THE DATA:
*** Block opens ***
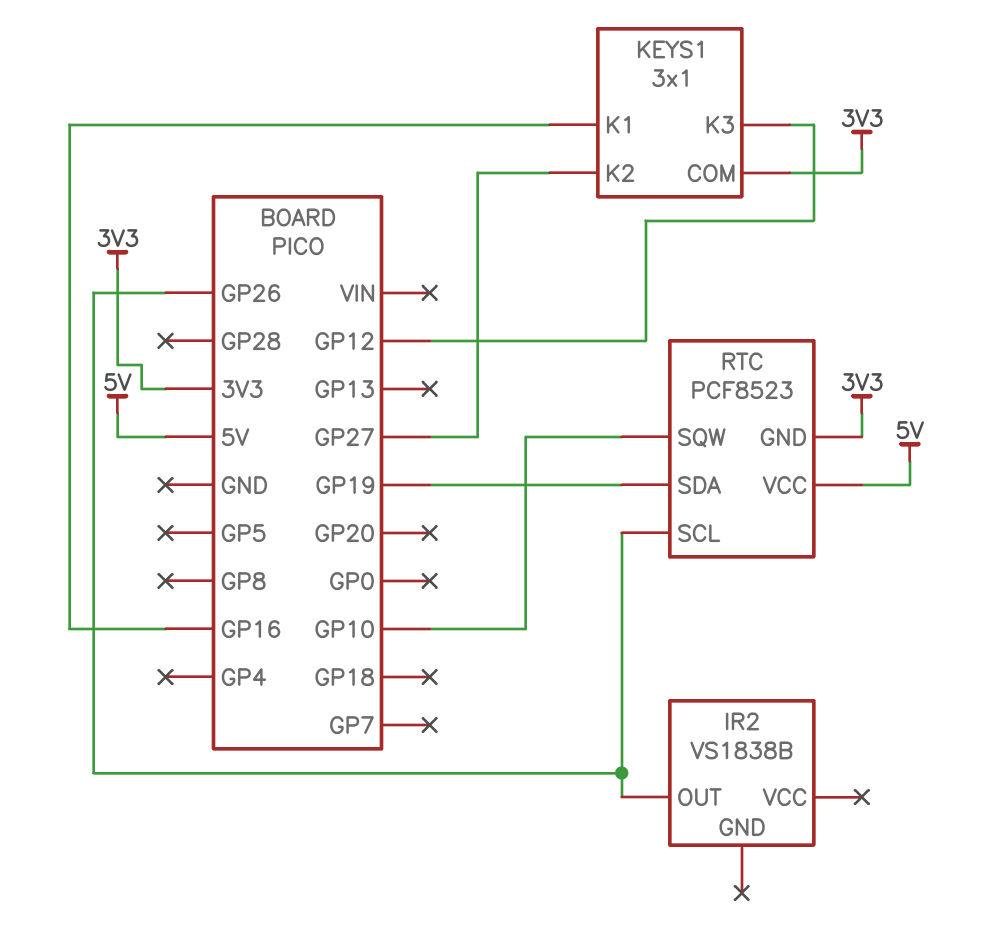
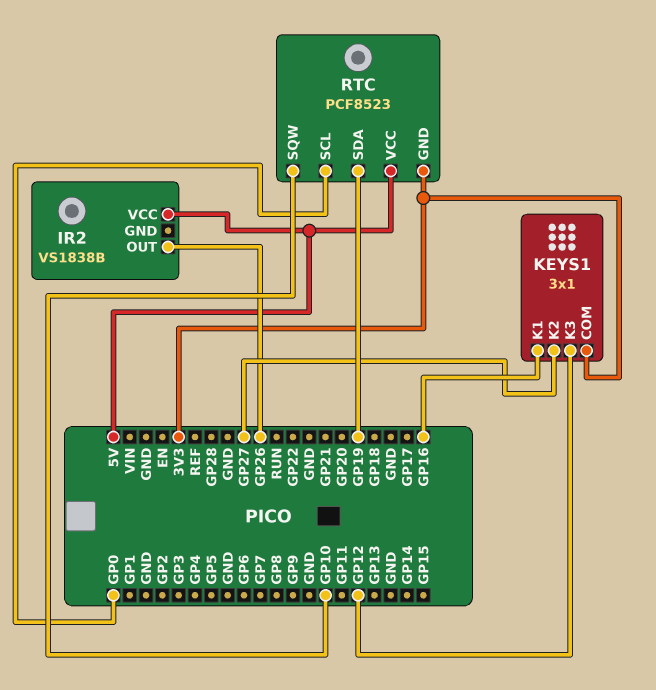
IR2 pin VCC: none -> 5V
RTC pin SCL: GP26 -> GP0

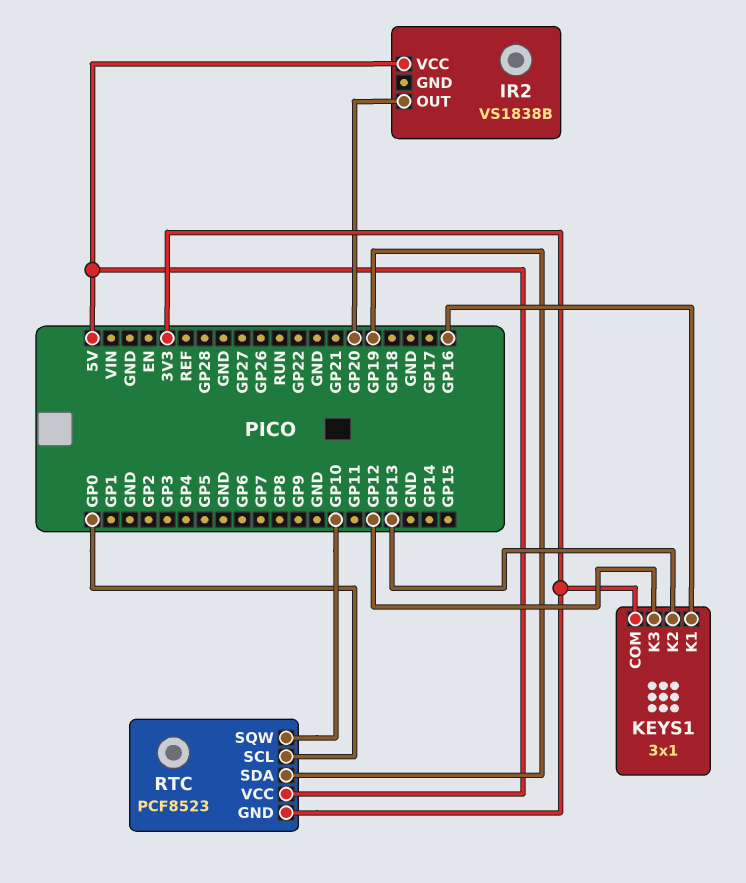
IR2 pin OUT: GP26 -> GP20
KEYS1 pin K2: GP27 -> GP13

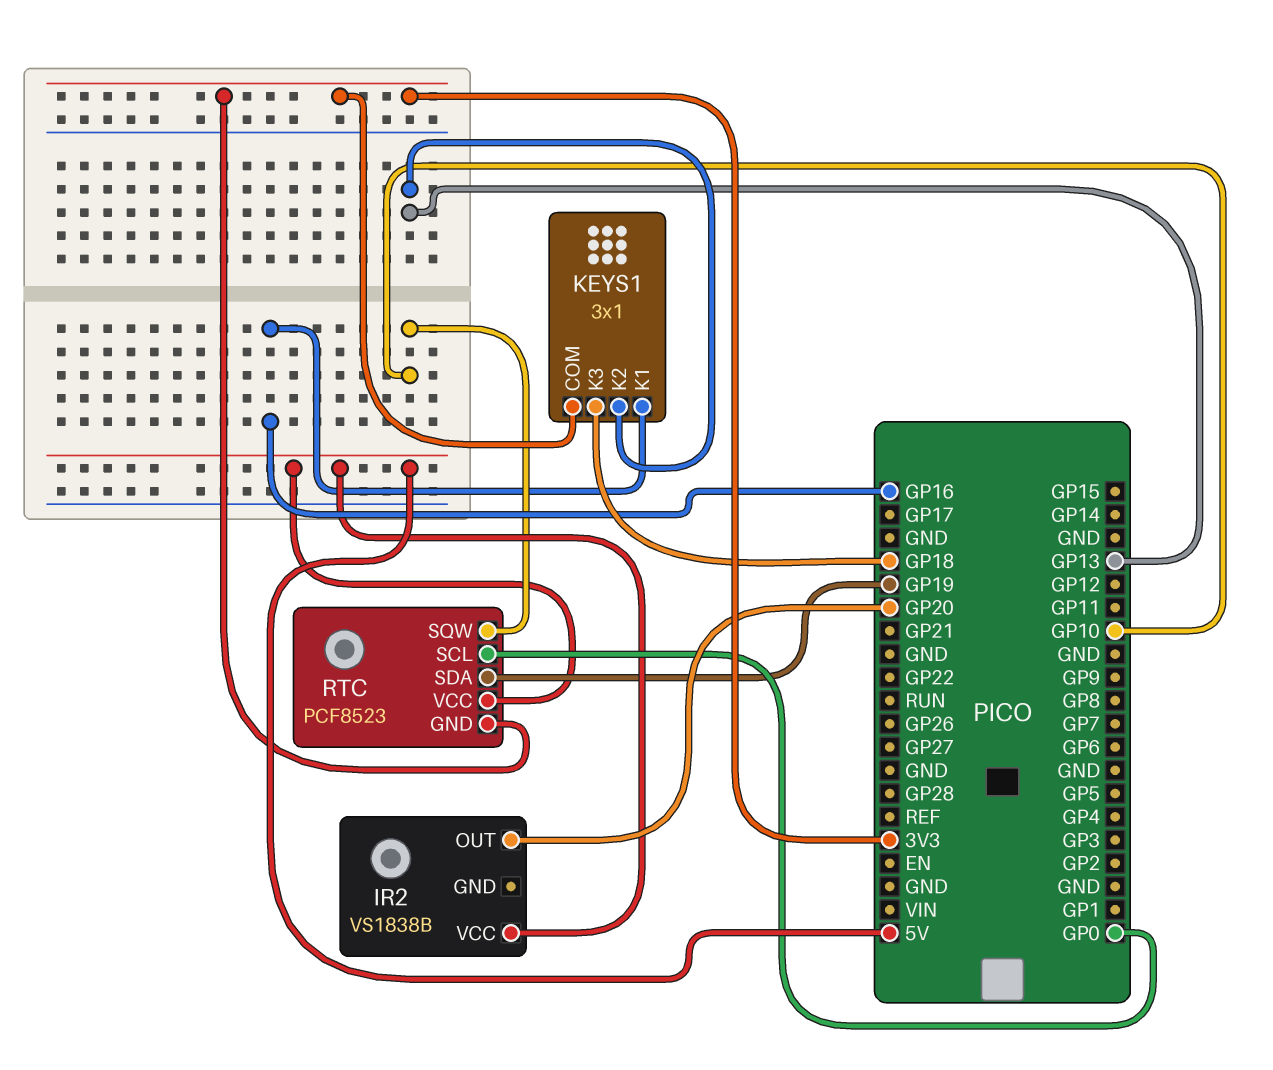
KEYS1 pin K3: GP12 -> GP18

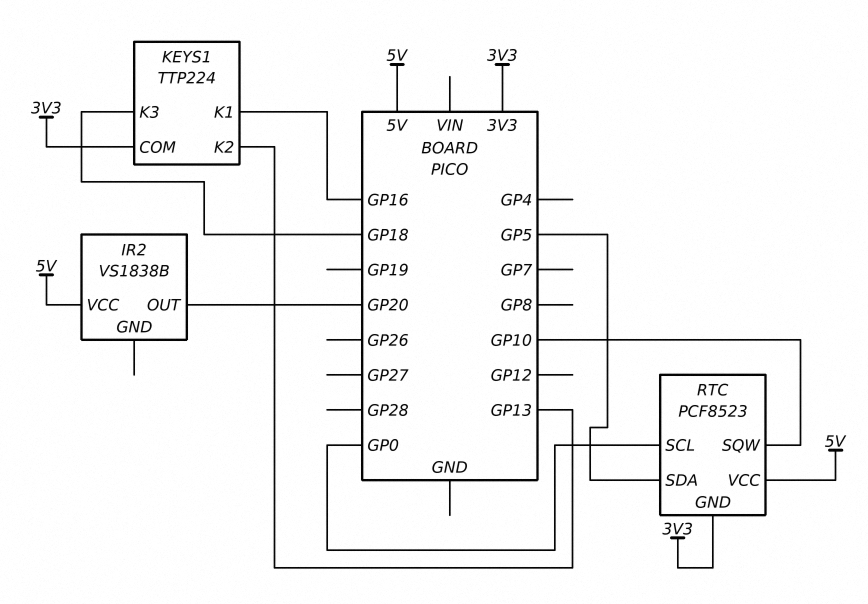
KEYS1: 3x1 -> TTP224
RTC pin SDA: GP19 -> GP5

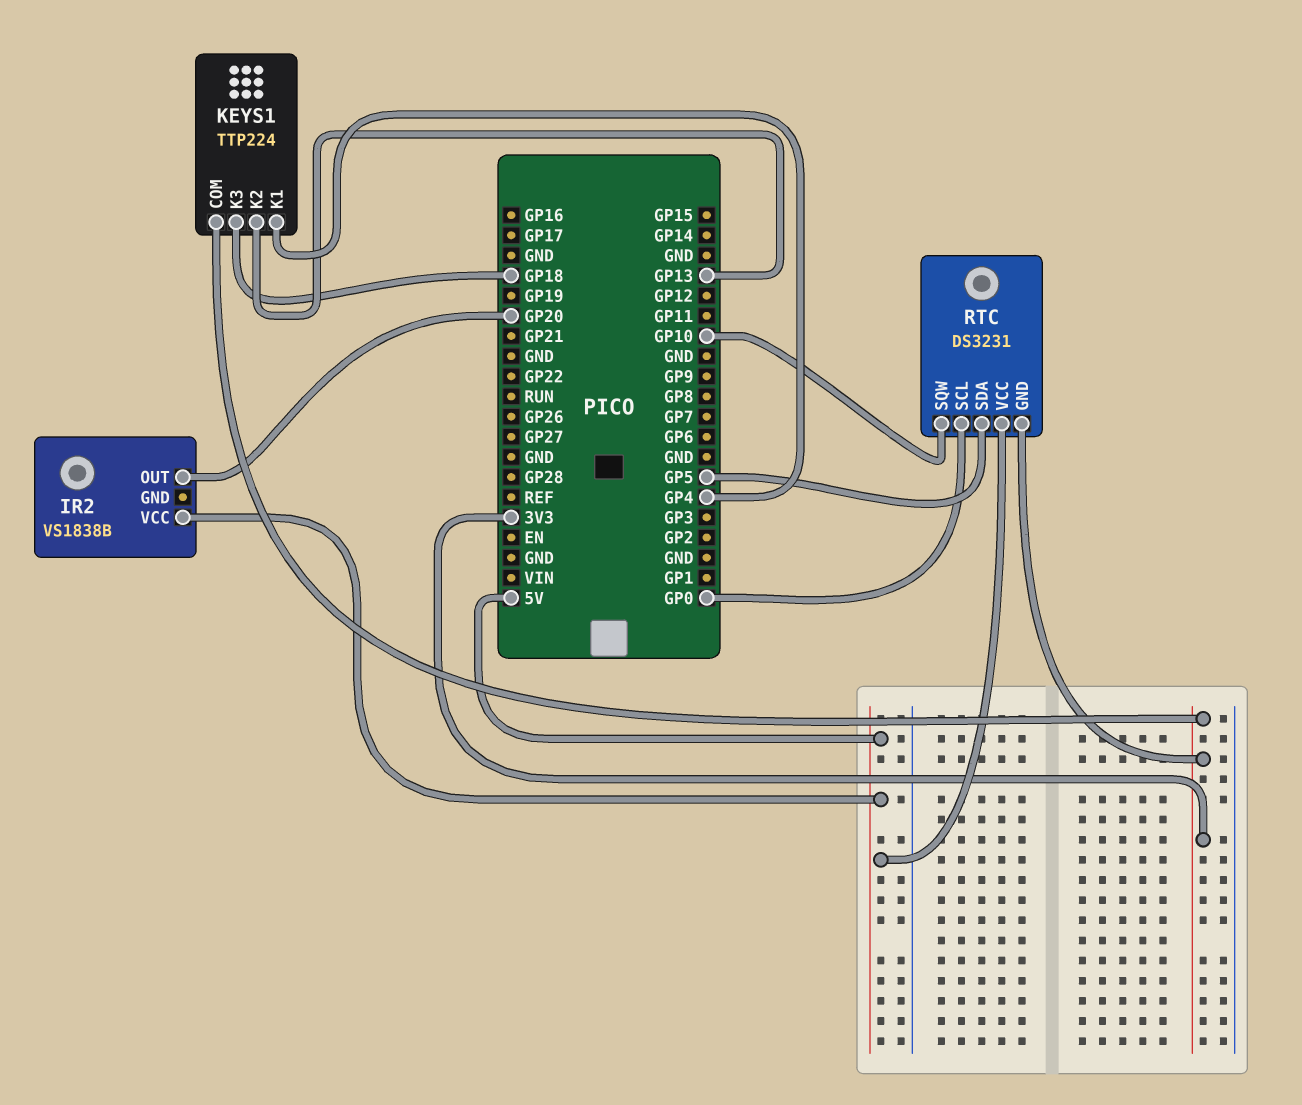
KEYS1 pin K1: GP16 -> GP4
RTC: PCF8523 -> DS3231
*** Block closes ***
WHAT YOU NEED TO DO: Write out all of the records above. Keep them exact and leave out the pictures.

EXPECTED ANSWER:
IR2 pin VCC: none -> 5V
RTC pin SCL: GP26 -> GP0

IR2 pin OUT: GP26 -> GP20
KEYS1 pin K2: GP27 -> GP13

KEYS1 pin K3: GP12 -> GP18

KEYS1: 3x1 -> TTP224
RTC pin SDA: GP19 -> GP5

KEYS1 pin K1: GP16 -> GP4
RTC: PCF8523 -> DS3231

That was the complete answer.